*** Opening Supplied data ***

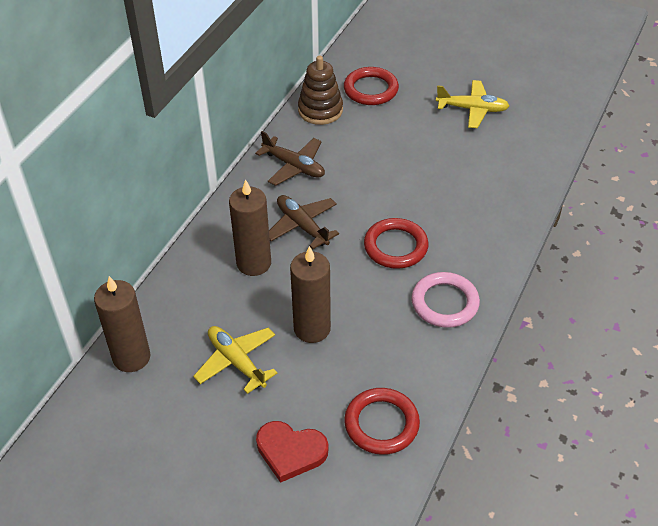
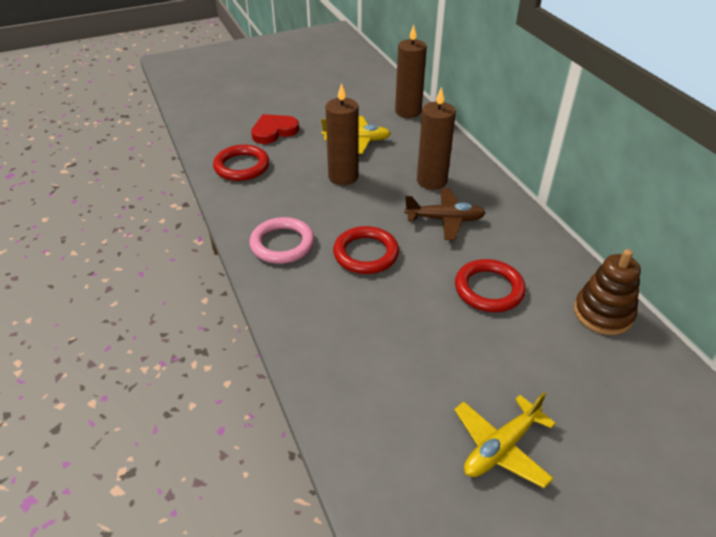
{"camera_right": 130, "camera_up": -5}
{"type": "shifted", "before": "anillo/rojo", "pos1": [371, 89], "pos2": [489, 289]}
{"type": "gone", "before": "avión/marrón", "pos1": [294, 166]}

*** Closing Supplied data ***

▶ The problem:
Leave the images out as you retype each line of the material exactly.

▶ Output for this exercise:
{"camera_right": 130, "camera_up": -5}
{"type": "shifted", "before": "anillo/rojo", "pos1": [371, 89], "pos2": [489, 289]}
{"type": "gone", "before": "avión/marrón", "pos1": [294, 166]}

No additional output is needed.